Excerpts from a dataset:

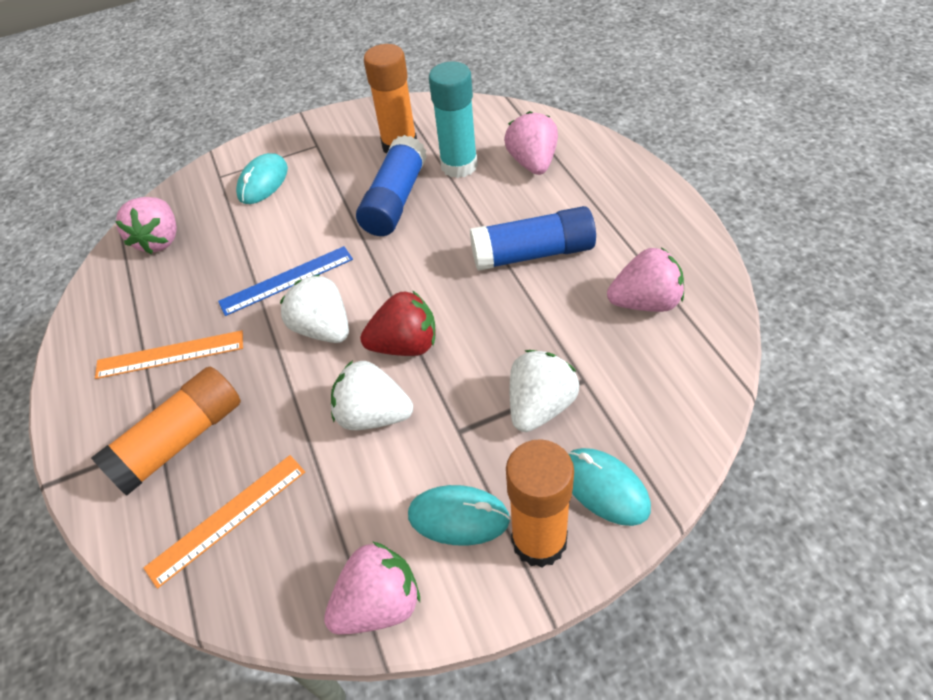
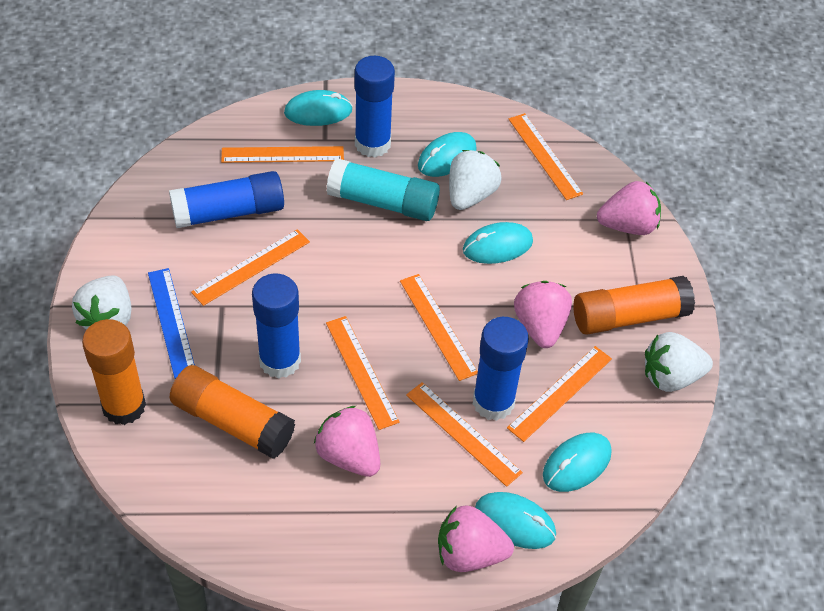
blue glue stick: 2 -> 4
orange ruler: 2 -> 7
red strawberry: 1 -> 0
turquoise mouse: 3 -> 5

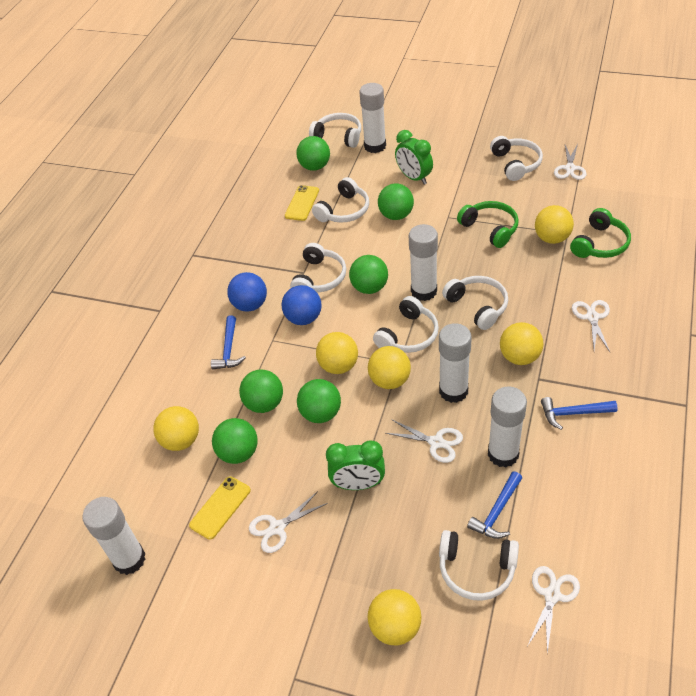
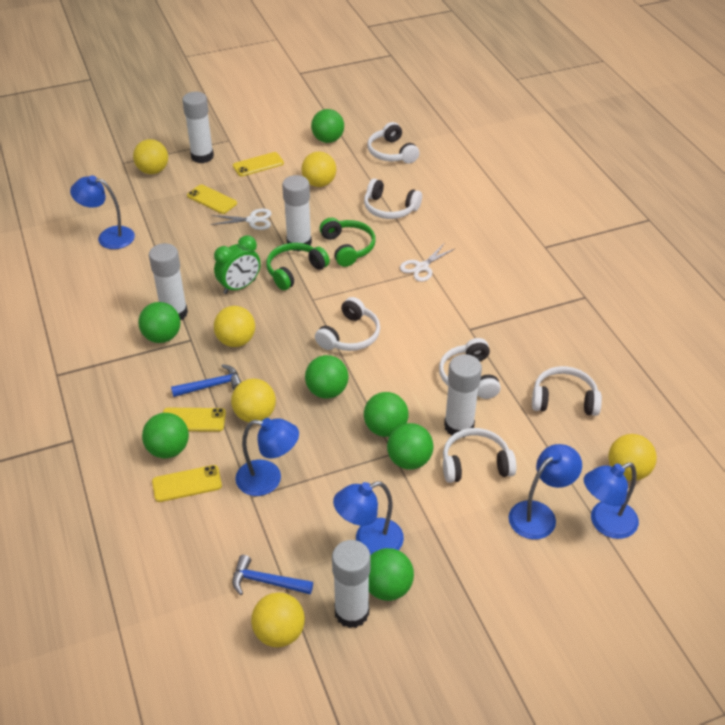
blue ball: 2 -> 0
blue hammer: 3 -> 2
blue lamp: 0 -> 5
green ball: 6 -> 7
green clock: 2 -> 1
white headphones: 7 -> 6
white scissors: 5 -> 2
yellow phone: 2 -> 4

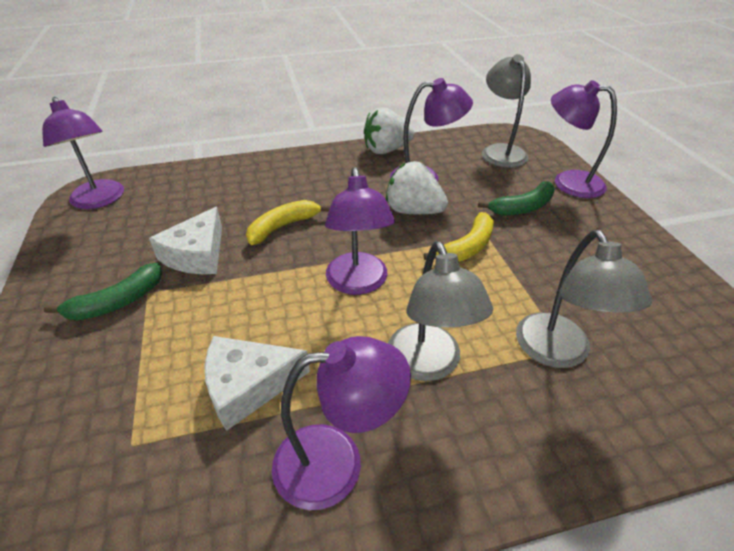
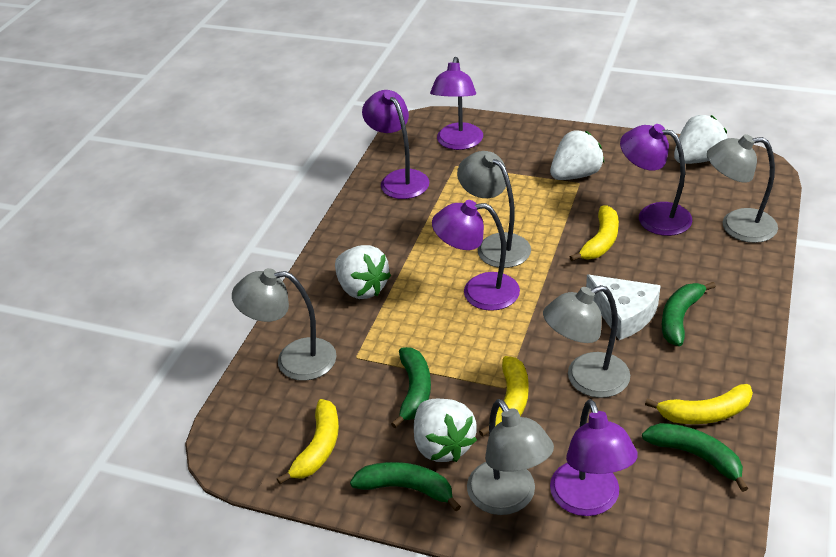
green banana: 2 -> 4
grey lamp: 3 -> 5
white cheese: 2 -> 1
white strawberry: 2 -> 4
yellow banana: 2 -> 4

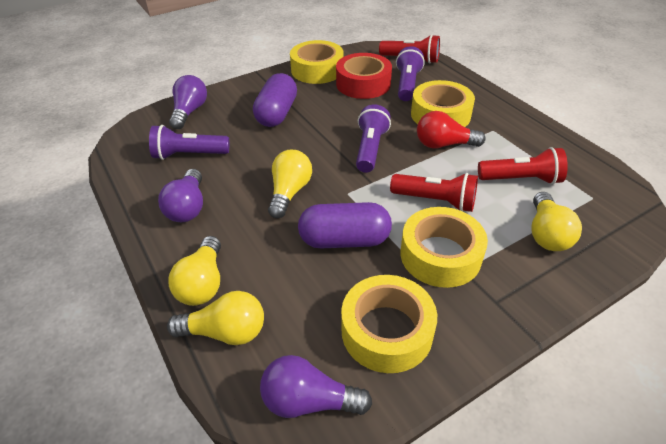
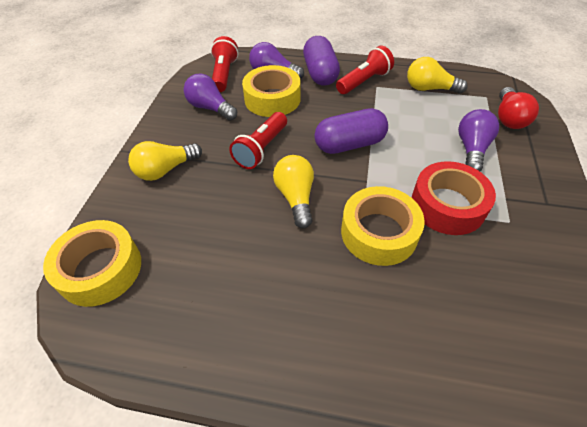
purple flashlight: 3 -> 0
yellow light bulb: 4 -> 3
yellow tape: 4 -> 3

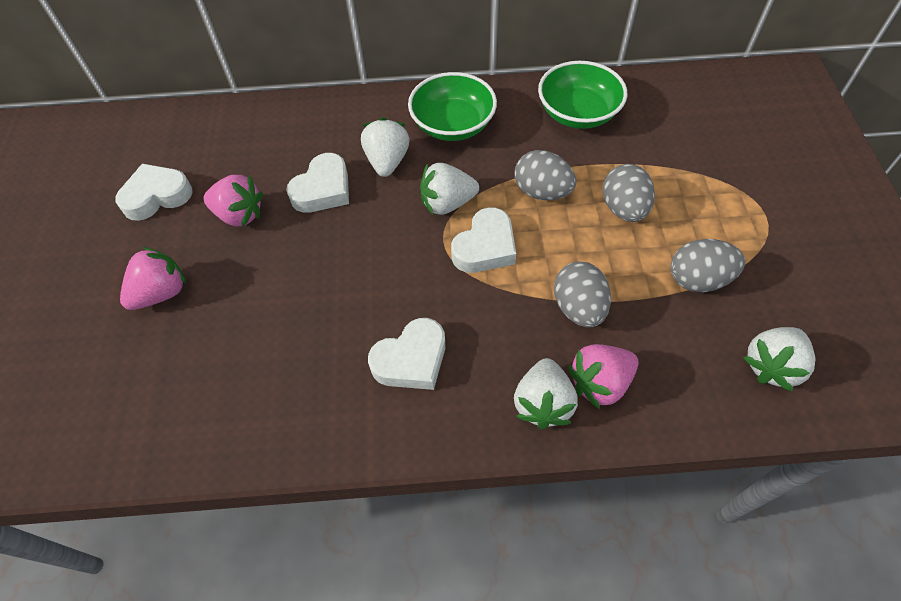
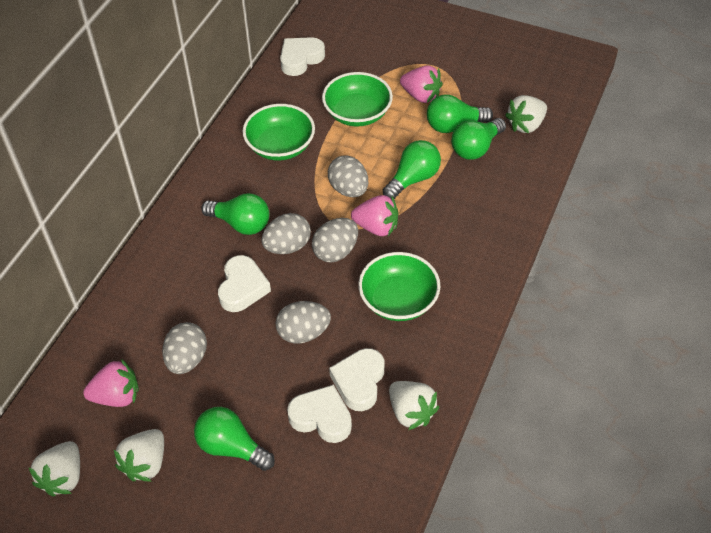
green bowl: 2 -> 3
green light bulb: 0 -> 5
grey egg: 4 -> 5

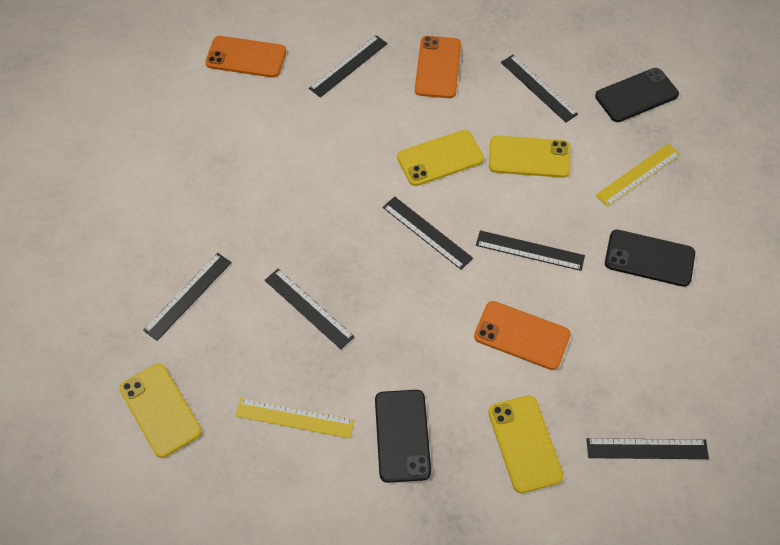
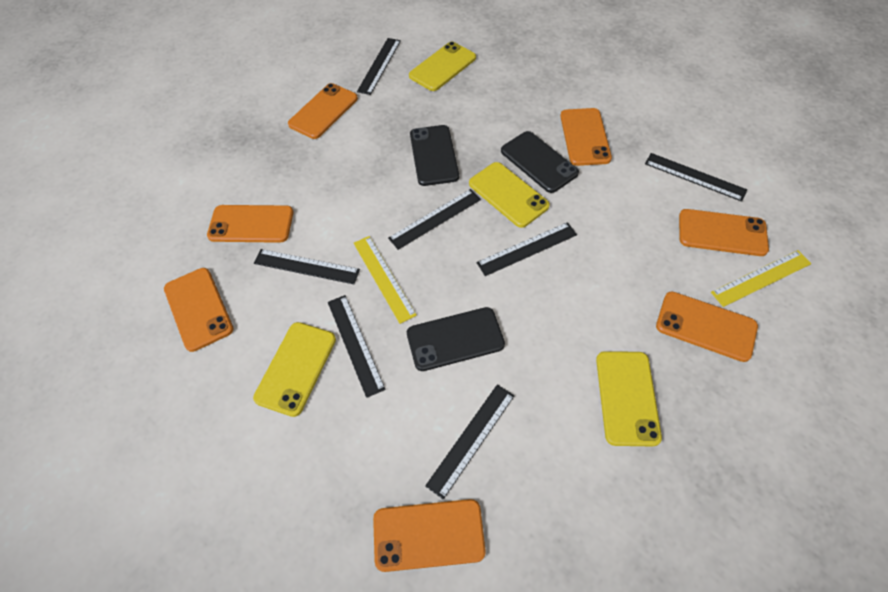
orange phone: 3 -> 7

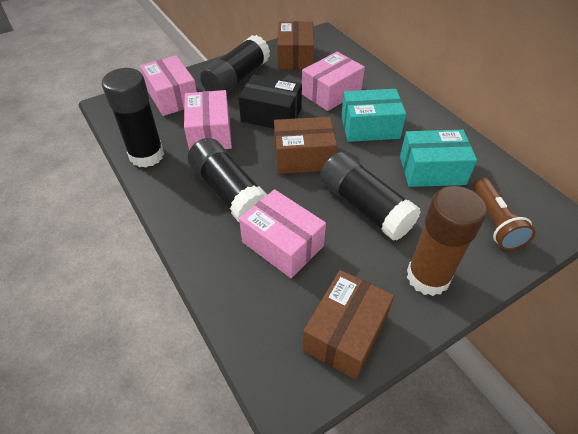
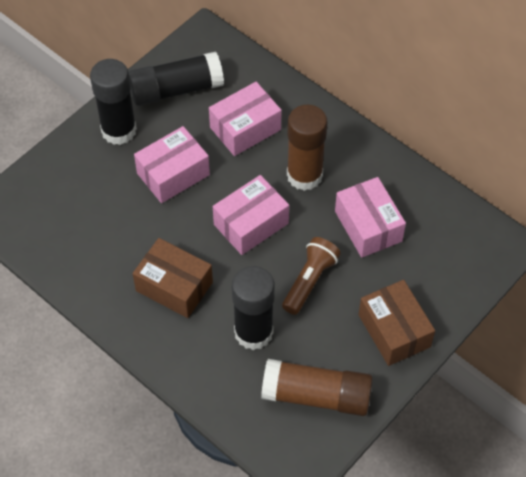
black box: 1 -> 0
black glue stick: 4 -> 3
brown box: 3 -> 2
brown glue stick: 1 -> 2
turquoise box: 2 -> 0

- **Assignment**
The answer should consist only of the lines from the one with "black glue stick: 4 -> 3" to the final line of the records above, retyped word for word.

- **Solution for this task**
black glue stick: 4 -> 3
brown box: 3 -> 2
brown glue stick: 1 -> 2
turquoise box: 2 -> 0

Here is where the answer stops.